[Detected change data]
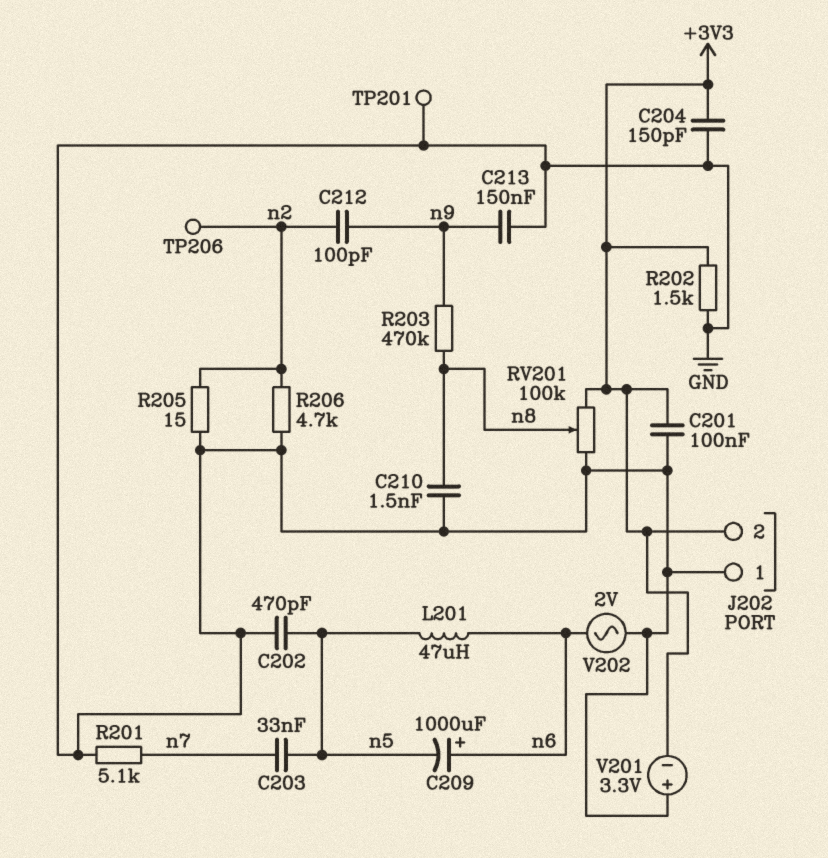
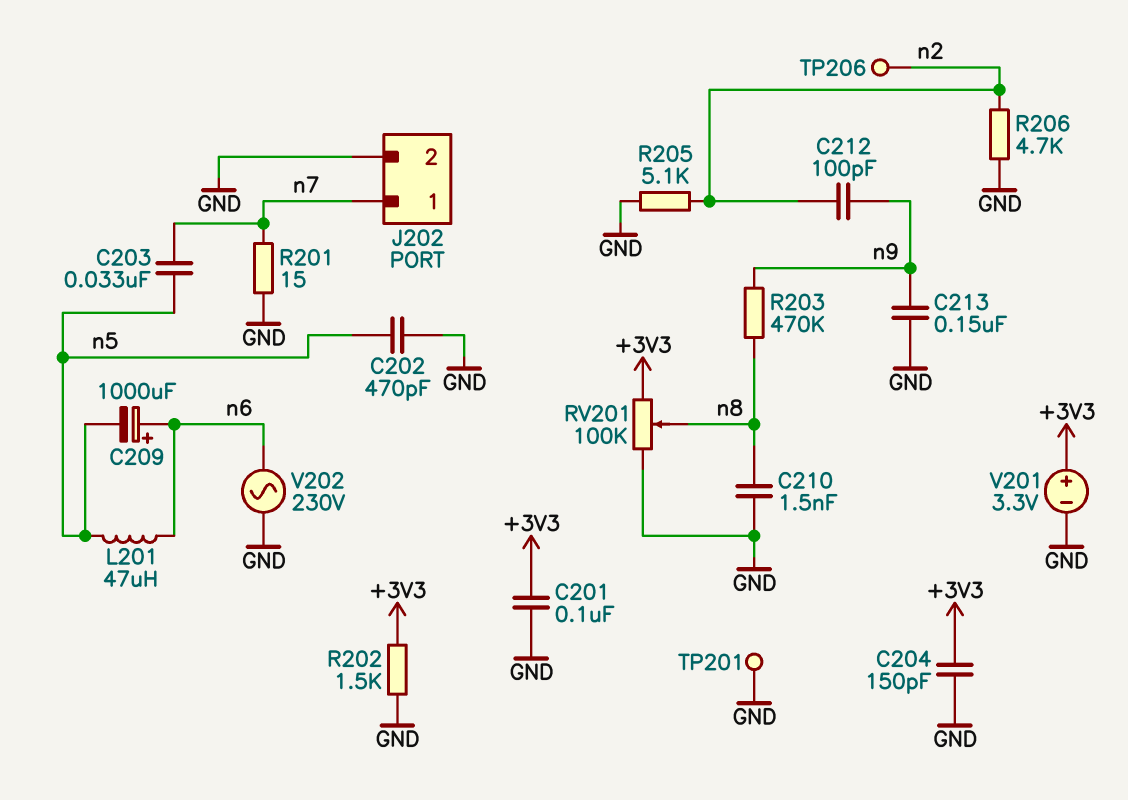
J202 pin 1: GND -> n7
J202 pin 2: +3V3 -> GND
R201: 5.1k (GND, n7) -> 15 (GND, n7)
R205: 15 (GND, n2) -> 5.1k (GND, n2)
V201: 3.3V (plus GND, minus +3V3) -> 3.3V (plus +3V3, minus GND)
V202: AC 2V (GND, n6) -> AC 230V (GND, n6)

**What you are asked to do**.
Every last line above must be reproduced as written, and no pictures belong in the copy.

**Result for this task**.
J202 pin 1: GND -> n7
J202 pin 2: +3V3 -> GND
R201: 5.1k (GND, n7) -> 15 (GND, n7)
R205: 15 (GND, n2) -> 5.1k (GND, n2)
V201: 3.3V (plus GND, minus +3V3) -> 3.3V (plus +3V3, minus GND)
V202: AC 2V (GND, n6) -> AC 230V (GND, n6)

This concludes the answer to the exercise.